## EXERCISE
In the records below, find the line containing "new: orange-coloured reading"; restate it and every later line word for word, through the last.

## DATASET
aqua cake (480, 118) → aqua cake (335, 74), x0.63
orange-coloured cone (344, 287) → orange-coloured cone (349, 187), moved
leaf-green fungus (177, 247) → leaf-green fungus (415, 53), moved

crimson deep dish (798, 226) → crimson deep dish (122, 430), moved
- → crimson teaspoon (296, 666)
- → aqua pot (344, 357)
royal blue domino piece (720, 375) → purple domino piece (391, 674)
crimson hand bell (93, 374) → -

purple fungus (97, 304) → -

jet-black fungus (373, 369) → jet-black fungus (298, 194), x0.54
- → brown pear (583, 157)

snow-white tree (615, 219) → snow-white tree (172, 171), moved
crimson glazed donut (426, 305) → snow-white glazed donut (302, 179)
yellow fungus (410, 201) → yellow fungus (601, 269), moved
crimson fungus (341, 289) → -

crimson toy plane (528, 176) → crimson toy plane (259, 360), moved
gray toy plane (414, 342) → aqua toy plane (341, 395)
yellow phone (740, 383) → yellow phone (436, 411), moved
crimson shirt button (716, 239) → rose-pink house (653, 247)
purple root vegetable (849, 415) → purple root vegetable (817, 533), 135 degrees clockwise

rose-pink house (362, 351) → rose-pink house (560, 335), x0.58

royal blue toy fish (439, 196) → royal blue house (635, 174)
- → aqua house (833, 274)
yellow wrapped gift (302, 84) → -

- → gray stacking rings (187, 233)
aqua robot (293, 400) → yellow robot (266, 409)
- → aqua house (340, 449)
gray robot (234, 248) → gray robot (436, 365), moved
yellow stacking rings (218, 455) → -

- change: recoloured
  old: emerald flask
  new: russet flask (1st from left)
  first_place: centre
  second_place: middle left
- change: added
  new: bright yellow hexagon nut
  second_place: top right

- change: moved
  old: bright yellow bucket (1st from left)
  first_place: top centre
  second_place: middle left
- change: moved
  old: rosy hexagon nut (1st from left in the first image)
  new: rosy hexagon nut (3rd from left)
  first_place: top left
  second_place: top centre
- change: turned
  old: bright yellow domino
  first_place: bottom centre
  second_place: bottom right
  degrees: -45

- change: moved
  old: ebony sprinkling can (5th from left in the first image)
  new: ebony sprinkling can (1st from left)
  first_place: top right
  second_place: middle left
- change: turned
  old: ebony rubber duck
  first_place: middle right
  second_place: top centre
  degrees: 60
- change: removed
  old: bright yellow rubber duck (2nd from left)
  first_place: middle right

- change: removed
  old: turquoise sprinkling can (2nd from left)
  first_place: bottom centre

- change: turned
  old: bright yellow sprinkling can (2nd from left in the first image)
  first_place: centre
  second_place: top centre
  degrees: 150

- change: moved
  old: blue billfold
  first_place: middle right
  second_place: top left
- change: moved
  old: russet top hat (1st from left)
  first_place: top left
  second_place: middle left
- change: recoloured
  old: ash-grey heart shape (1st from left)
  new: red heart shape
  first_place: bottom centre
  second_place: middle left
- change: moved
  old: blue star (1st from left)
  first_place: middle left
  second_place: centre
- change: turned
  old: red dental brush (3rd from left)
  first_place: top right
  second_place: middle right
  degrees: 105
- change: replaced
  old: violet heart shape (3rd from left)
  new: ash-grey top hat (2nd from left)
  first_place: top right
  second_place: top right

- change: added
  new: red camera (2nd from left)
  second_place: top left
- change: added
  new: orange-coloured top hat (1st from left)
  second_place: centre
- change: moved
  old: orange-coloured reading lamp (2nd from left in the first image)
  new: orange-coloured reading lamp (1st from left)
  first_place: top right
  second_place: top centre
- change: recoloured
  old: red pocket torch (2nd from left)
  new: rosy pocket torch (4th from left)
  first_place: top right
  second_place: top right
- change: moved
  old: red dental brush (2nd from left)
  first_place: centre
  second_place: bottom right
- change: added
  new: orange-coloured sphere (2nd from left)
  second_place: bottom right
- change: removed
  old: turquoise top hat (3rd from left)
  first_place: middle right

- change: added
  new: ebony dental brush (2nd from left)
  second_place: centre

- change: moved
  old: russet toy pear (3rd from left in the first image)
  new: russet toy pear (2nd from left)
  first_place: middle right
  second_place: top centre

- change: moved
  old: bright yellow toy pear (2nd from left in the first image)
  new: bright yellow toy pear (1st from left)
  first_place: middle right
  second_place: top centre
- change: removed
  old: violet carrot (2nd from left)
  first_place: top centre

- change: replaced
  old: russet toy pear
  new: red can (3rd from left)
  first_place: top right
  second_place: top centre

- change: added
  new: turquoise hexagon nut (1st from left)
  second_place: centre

## RESPONSE BOX
  new: orange-coloured reading lamp (1st from left)
  first_place: top right
  second_place: top centre
- change: recoloured
  old: red pocket torch (2nd from left)
  new: rosy pocket torch (4th from left)
  first_place: top right
  second_place: top right
- change: moved
  old: red dental brush (2nd from left)
  first_place: centre
  second_place: bottom right
- change: added
  new: orange-coloured sphere (2nd from left)
  second_place: bottom right
- change: removed
  old: turquoise top hat (3rd from left)
  first_place: middle right

- change: added
  new: ebony dental brush (2nd from left)
  second_place: centre

- change: moved
  old: russet toy pear (3rd from left in the first image)
  new: russet toy pear (2nd from left)
  first_place: middle right
  second_place: top centre

- change: moved
  old: bright yellow toy pear (2nd from left in the first image)
  new: bright yellow toy pear (1st from left)
  first_place: middle right
  second_place: top centre
- change: removed
  old: violet carrot (2nd from left)
  first_place: top centre

- change: replaced
  old: russet toy pear
  new: red can (3rd from left)
  first_place: top right
  second_place: top centre

- change: added
  new: turquoise hexagon nut (1st from left)
  second_place: centre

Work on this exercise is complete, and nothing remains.